Dataset records ▸
---

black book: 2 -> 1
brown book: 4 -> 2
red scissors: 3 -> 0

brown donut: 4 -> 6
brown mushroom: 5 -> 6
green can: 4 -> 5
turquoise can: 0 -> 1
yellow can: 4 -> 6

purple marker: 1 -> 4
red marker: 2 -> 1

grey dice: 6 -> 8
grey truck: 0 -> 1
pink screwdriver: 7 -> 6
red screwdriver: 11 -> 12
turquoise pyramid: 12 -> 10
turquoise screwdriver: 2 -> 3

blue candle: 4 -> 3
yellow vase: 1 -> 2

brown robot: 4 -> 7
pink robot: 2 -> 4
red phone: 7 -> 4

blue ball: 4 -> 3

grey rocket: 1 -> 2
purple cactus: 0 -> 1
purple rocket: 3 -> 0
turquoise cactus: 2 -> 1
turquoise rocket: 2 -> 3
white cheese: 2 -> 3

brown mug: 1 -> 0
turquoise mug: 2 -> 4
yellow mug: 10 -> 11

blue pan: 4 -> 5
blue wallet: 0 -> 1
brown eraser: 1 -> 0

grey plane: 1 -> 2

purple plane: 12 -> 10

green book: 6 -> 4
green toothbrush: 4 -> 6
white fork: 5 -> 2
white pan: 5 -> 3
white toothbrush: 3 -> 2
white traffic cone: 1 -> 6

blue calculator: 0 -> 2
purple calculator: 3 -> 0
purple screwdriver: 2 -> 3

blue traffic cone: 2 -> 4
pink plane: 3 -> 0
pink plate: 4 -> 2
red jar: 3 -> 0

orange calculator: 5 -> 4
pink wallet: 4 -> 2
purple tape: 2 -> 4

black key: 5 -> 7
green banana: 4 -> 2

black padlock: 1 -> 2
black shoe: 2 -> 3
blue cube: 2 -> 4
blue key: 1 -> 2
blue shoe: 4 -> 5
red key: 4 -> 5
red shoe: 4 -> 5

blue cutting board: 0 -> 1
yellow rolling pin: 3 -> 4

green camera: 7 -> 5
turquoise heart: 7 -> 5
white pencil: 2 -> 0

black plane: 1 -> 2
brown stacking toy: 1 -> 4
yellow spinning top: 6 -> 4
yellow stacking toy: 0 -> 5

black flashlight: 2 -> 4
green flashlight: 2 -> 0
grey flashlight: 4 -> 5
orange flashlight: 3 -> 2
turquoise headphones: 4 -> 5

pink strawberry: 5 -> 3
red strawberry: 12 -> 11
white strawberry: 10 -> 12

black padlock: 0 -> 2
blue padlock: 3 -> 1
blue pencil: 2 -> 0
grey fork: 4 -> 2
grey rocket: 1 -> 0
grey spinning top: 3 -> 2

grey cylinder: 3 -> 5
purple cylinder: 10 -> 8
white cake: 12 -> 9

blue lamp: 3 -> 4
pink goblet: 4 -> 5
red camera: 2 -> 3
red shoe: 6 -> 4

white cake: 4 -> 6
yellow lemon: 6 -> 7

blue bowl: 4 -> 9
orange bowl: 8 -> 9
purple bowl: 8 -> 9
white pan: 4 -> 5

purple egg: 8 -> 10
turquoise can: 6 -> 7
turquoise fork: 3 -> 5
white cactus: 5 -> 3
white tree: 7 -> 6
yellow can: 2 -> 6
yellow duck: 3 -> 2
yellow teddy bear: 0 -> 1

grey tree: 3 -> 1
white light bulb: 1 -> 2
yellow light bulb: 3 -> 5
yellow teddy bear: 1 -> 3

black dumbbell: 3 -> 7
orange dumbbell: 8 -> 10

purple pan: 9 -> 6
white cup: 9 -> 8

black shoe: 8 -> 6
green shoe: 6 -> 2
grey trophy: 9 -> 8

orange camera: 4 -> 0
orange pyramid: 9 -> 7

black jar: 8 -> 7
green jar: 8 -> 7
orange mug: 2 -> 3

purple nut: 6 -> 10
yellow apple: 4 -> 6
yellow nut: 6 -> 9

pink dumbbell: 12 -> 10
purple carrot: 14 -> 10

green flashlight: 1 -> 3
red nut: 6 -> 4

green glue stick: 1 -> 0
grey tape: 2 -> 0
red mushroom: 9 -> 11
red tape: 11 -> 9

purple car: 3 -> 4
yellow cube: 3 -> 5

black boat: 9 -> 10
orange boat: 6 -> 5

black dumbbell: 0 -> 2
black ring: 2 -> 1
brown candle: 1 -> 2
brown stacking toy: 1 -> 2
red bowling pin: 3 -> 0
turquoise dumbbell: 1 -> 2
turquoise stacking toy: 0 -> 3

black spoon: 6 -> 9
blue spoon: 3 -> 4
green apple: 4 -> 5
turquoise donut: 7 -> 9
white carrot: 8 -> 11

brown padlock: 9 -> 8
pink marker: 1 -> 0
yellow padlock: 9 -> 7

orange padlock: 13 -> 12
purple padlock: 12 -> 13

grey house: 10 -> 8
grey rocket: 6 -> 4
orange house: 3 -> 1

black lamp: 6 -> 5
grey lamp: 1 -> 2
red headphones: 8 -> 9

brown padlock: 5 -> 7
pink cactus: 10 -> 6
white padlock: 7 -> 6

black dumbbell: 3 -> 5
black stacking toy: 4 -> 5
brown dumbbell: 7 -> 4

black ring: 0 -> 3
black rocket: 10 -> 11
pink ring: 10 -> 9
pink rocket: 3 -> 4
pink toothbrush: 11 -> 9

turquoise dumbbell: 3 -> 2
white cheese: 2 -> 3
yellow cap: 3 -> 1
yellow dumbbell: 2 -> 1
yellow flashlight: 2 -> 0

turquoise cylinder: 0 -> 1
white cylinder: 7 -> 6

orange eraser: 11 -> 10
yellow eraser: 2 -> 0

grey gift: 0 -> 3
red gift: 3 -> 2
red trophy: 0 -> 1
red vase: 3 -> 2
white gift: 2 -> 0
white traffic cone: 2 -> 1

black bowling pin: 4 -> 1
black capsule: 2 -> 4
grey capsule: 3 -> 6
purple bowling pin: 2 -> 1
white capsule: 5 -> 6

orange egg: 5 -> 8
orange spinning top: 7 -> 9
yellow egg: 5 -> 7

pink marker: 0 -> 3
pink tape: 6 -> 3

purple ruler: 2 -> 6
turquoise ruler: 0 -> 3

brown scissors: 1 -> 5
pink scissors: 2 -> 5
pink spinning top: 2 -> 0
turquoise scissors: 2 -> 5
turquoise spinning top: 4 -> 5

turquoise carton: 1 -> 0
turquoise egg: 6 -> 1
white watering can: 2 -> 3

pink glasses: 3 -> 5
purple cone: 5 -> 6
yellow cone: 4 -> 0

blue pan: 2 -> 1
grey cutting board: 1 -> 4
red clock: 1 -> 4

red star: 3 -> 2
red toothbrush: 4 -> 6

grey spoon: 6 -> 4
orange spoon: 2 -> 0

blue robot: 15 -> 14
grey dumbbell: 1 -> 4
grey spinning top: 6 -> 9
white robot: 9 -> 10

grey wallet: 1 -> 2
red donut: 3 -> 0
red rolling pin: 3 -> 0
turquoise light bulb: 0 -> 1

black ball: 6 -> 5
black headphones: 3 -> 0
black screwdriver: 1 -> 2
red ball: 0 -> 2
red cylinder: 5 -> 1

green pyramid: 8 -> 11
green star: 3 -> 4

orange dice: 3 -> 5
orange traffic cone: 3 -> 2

---

Work instructions ▸
Each line of the data that holds "wallet" should be copied.

Answer to this exercise ▸
blue wallet: 0 -> 1
pink wallet: 4 -> 2
grey wallet: 1 -> 2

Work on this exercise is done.